Stored data:
########

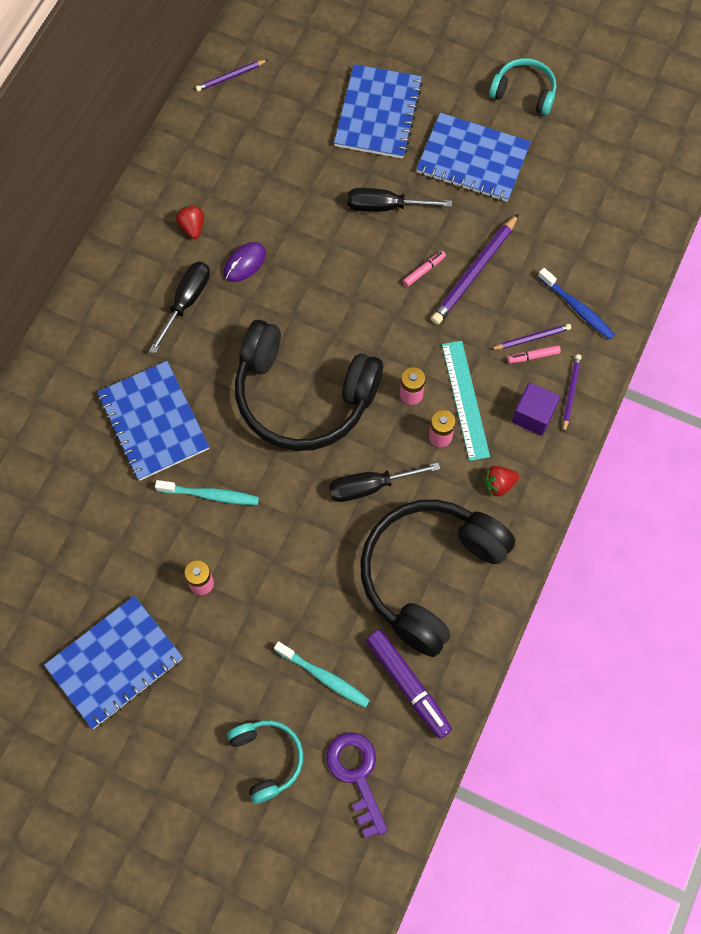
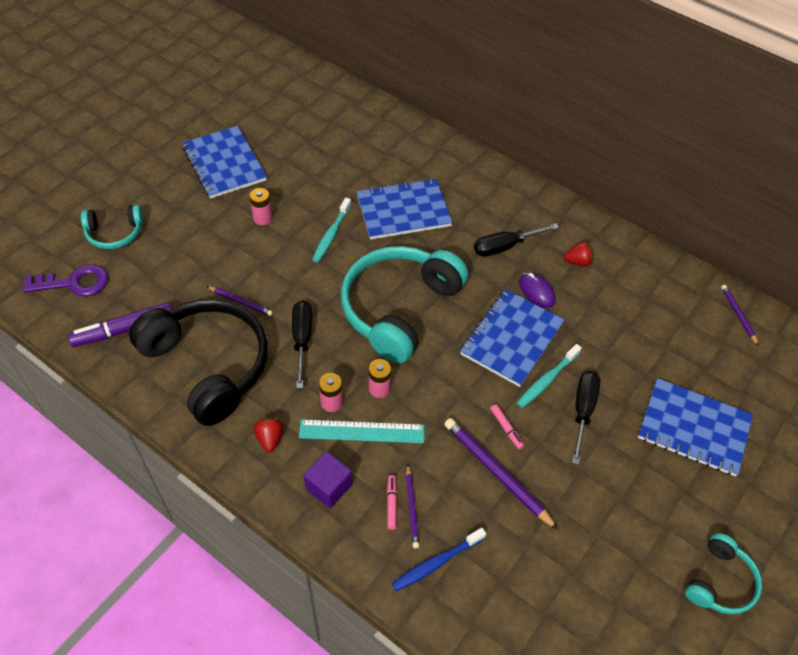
camera: 100 degrees right, 15 degrees down
black screwdriver [149,262,210,353] -> black screwdriver turned 120 degrees clockwise [474,223,559,257]
black headphones [235,320,383,451] -> turquoise headphones [341,246,468,363]
turquoise toothbrush [274,641,370,708] -> turquoise toothbrush moved to [517,344,582,408]
blue notebook [416,113,531,202] -> blue notebook moved to [460,289,565,387]
purple pencil [563,354,581,433] -> purple pencil moved to [207,286,273,316]

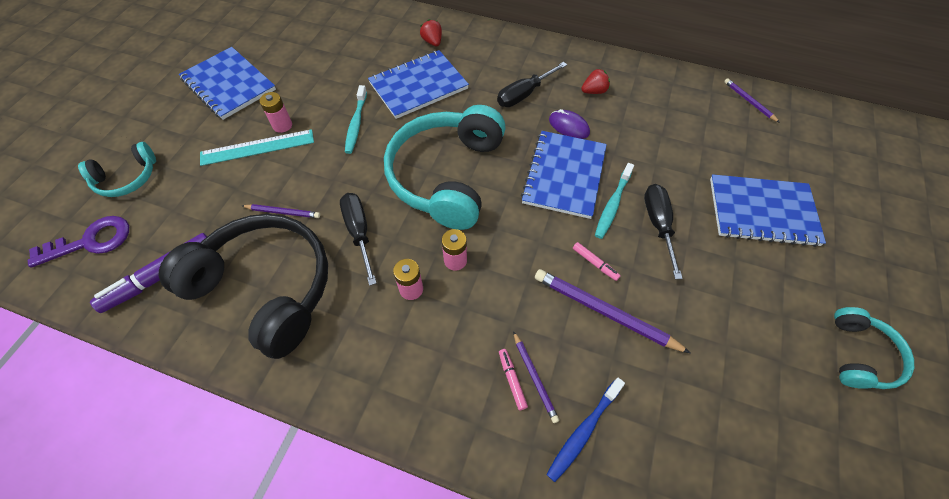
camera: 15 degrees left, 5 degrees up
red strawberry [253,417,283,452] -> red strawberry moved to [420,19,442,46]
turquoise ruler [299,420,424,443] -> turquoise ruler moved to [200,129,314,166]
purple cube [304,451,352,508] -> none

########

[YOUR TASK]
Exact wording is required throughout: write out all the records, but no pictures.

[WRITTEN RESPONSE]
camera: 100 degrees right, 15 degrees down
black screwdriver [149,262,210,353] -> black screwdriver turned 120 degrees clockwise [474,223,559,257]
black headphones [235,320,383,451] -> turquoise headphones [341,246,468,363]
turquoise toothbrush [274,641,370,708] -> turquoise toothbrush moved to [517,344,582,408]
blue notebook [416,113,531,202] -> blue notebook moved to [460,289,565,387]
purple pencil [563,354,581,433] -> purple pencil moved to [207,286,273,316]

camera: 15 degrees left, 5 degrees up
red strawberry [253,417,283,452] -> red strawberry moved to [420,19,442,46]
turquoise ruler [299,420,424,443] -> turquoise ruler moved to [200,129,314,166]
purple cube [304,451,352,508] -> none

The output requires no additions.